▶ [Task details]
Reproduce exactly the span of lines beginning at the one with "(345, 417) = (564, 834): brown" and ending at the last line of the data below, omitting pictures.

▶ [Records]
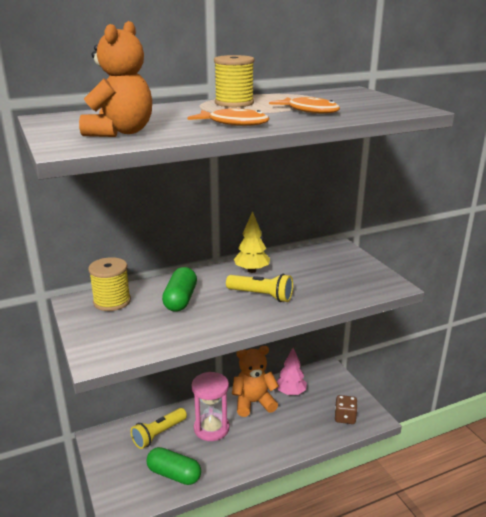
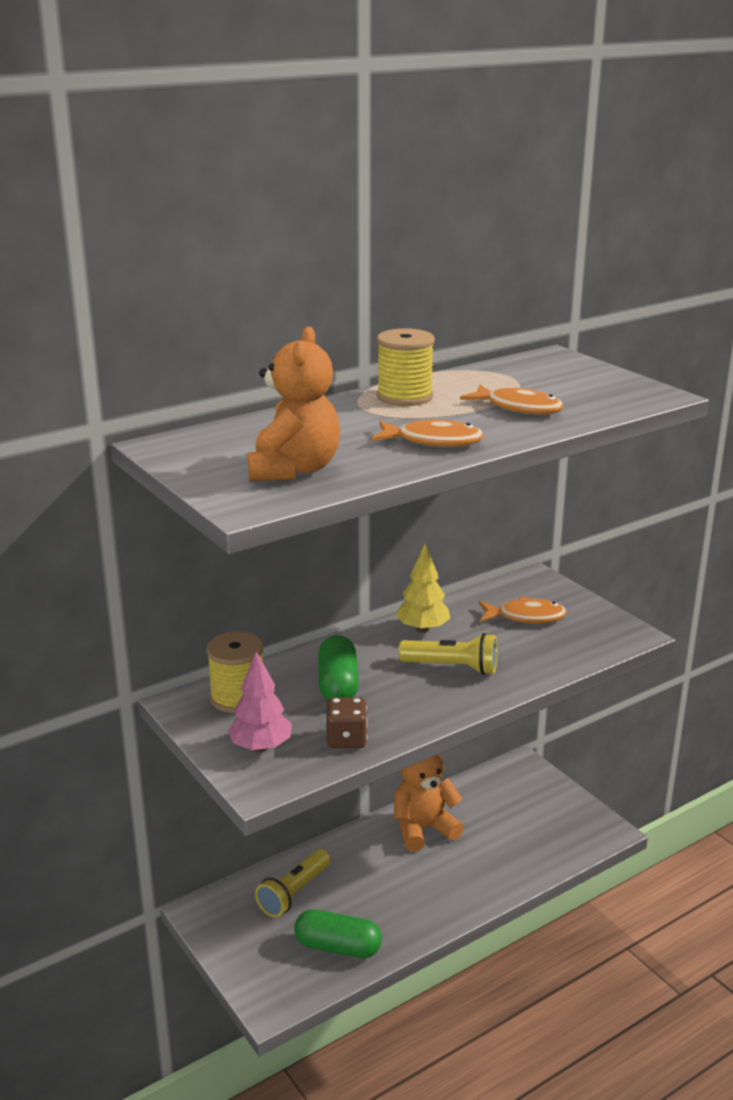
camera: 10 degrees left, 0 degrees up
(211, 428) = (371, 874): pink hourglass -> none
(290, 392) = (475, 807): pink tree -> pink tree (261, 747)
(323, 269) = (526, 617): none -> orange fish
(345, 417) = (564, 834): brown dice -> brown dice (346, 739)

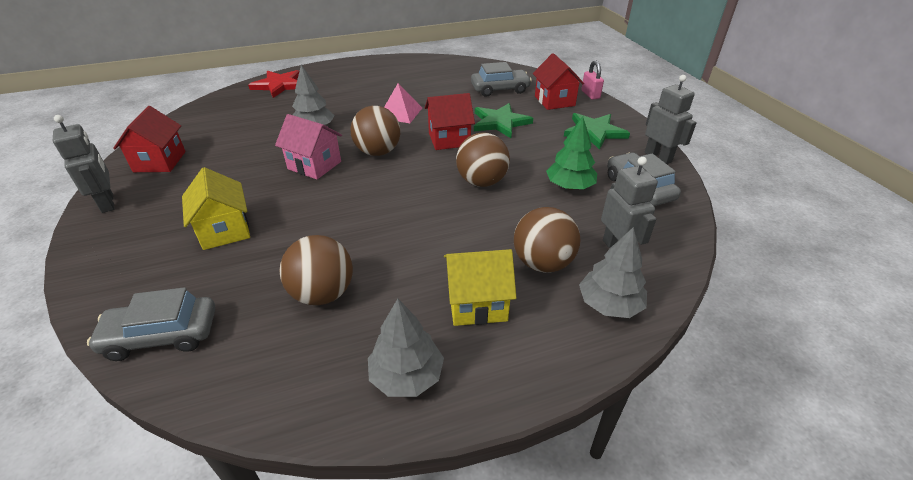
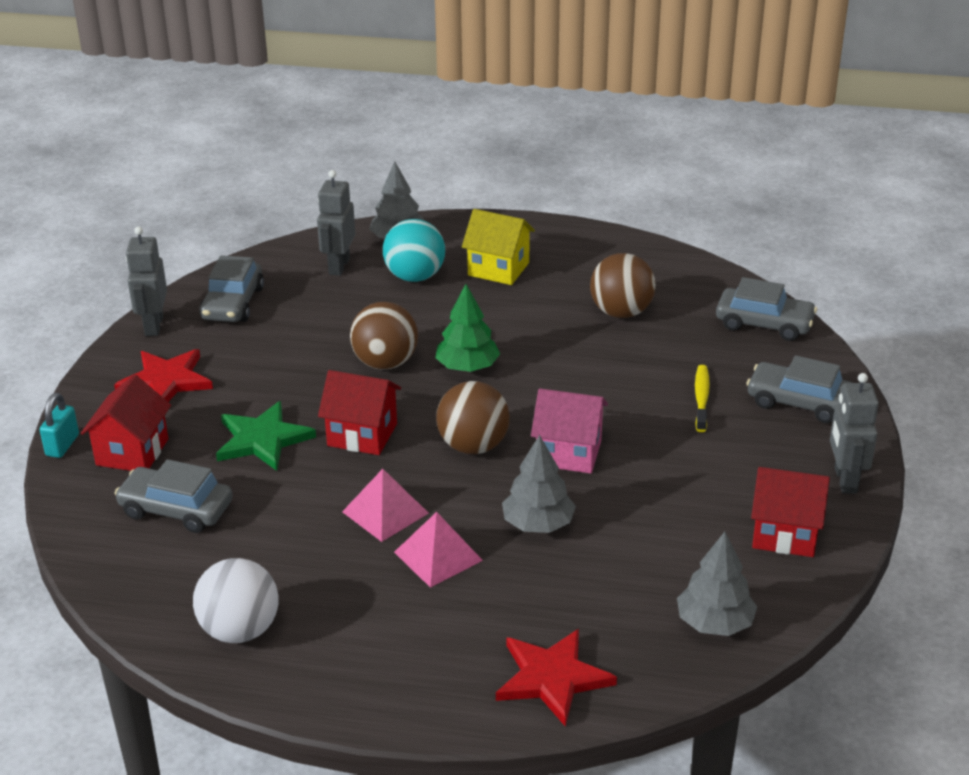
camera: 150 degrees left, 5 degrees down
(135, 254) = (799, 402): none -> grey car
(160, 161) = (785, 534): red house -> red house turned 75 degrees clockwise
(225, 230) = (701, 398): yellow house -> yellow toothbrush
(314, 165) = (569, 453): pink house -> pink house turned 45 degrees counterclockwise
(358, 105) = (438, 556): none -> pink pyramid
(406, 376) = (584, 249): grey tree -> grey tree (714, 623)
(421, 68) = (240, 630): none -> white ball
(542, 263) = (415, 277): brown ball -> turquoise ball
(569, 186) = (299, 328): green tree -> green tree (467, 367)
(590, 94) = (62, 445): pink padlock -> turquoise padlock
(594, 132) = (166, 381): green star -> red star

▶ [Written reply]
(345, 417) = (564, 834): brown dice -> brown dice (346, 739)

camera: 150 degrees left, 5 degrees down
(135, 254) = (799, 402): none -> grey car
(160, 161) = (785, 534): red house -> red house turned 75 degrees clockwise
(225, 230) = (701, 398): yellow house -> yellow toothbrush
(314, 165) = (569, 453): pink house -> pink house turned 45 degrees counterclockwise
(358, 105) = (438, 556): none -> pink pyramid
(406, 376) = (584, 249): grey tree -> grey tree (714, 623)
(421, 68) = (240, 630): none -> white ball
(542, 263) = (415, 277): brown ball -> turquoise ball
(569, 186) = (299, 328): green tree -> green tree (467, 367)
(590, 94) = (62, 445): pink padlock -> turquoise padlock
(594, 132) = (166, 381): green star -> red star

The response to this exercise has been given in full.